Each line from the one holding "(326, 363) = (110, 284): none" through the final line of the data below is to be given again exactly, and no other line is to appear.

**** Available data ****

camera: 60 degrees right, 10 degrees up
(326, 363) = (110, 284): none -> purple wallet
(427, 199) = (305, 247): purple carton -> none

****

Result of the exercise:
(326, 363) = (110, 284): none -> purple wallet
(427, 199) = (305, 247): purple carton -> none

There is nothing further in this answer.